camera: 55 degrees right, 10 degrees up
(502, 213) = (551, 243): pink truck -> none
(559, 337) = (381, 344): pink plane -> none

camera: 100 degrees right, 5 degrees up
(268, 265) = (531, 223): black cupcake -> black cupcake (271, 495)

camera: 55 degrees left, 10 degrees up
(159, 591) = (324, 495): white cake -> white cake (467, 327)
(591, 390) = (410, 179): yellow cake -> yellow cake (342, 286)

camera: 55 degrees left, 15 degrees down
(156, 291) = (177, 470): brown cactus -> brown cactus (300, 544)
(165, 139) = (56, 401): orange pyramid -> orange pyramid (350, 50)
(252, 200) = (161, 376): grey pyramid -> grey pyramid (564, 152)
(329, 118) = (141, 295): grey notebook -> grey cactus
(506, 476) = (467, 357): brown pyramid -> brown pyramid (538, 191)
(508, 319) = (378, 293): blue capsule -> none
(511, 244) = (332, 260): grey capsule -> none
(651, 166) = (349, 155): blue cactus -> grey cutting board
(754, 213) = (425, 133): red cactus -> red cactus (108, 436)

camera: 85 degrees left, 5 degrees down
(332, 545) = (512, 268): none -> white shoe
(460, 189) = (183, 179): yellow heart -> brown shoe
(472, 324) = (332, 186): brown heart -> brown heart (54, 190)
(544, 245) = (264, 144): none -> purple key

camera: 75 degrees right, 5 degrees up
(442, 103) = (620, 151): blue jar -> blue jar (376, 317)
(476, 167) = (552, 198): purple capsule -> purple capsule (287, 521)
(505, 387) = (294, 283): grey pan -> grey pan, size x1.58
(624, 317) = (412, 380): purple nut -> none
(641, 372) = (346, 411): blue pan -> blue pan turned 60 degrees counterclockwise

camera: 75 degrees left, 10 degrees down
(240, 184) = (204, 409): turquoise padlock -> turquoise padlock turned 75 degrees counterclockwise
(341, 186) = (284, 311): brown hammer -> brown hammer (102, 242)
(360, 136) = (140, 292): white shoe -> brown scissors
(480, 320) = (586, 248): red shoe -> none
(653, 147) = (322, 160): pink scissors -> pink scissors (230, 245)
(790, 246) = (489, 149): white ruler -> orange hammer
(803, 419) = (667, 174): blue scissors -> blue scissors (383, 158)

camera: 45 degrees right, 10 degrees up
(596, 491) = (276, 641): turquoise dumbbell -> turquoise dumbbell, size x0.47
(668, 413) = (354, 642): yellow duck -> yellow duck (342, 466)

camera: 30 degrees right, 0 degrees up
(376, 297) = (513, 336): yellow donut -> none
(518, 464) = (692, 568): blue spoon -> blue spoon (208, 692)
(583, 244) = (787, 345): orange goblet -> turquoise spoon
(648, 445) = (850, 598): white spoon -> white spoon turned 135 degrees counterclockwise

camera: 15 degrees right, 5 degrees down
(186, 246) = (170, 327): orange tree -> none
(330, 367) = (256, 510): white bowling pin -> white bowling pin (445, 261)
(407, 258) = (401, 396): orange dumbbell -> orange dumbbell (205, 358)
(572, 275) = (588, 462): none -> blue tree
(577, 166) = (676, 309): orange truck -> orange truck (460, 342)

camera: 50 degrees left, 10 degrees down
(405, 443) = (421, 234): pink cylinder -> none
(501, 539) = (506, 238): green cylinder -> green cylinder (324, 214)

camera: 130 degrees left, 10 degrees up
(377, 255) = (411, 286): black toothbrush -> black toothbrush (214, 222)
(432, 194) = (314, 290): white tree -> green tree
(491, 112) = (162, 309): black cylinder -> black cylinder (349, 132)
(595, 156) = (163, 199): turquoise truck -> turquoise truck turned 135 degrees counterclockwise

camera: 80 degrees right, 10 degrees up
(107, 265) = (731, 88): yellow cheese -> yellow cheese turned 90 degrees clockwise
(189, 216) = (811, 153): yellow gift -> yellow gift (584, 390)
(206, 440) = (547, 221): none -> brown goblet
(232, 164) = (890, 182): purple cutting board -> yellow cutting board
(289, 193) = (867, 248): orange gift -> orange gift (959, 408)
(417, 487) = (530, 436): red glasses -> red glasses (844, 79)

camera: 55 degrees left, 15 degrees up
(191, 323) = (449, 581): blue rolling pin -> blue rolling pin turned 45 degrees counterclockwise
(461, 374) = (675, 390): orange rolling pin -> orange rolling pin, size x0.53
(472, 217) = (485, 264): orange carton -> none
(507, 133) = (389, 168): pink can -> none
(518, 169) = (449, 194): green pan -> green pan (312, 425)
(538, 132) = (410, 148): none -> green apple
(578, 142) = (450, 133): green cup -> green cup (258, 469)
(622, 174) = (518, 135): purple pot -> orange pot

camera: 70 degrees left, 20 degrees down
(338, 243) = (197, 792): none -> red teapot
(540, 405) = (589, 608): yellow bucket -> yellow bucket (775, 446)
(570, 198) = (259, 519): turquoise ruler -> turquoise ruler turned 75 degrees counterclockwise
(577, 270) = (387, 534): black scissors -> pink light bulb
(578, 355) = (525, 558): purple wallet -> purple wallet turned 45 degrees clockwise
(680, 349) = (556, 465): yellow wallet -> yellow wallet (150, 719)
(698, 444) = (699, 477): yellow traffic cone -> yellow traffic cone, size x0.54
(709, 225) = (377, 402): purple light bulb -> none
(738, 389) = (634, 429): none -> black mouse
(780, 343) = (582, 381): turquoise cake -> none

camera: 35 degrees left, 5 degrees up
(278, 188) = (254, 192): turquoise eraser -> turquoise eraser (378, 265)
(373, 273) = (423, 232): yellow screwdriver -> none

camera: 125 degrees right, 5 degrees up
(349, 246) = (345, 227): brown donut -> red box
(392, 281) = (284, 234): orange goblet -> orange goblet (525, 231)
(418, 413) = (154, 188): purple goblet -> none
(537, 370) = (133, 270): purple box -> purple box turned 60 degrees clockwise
***
# What you have to do
All lines from the one with "camera: 35 degrees left, 5 degrees up" through the final line of the listing above are to be restated word for word; the lines before it are left out.

# Output of the exercise
camera: 35 degrees left, 5 degrees up
(278, 188) = (254, 192): turquoise eraser -> turquoise eraser (378, 265)
(373, 273) = (423, 232): yellow screwdriver -> none

camera: 125 degrees right, 5 degrees up
(349, 246) = (345, 227): brown donut -> red box
(392, 281) = (284, 234): orange goblet -> orange goblet (525, 231)
(418, 413) = (154, 188): purple goblet -> none
(537, 370) = (133, 270): purple box -> purple box turned 60 degrees clockwise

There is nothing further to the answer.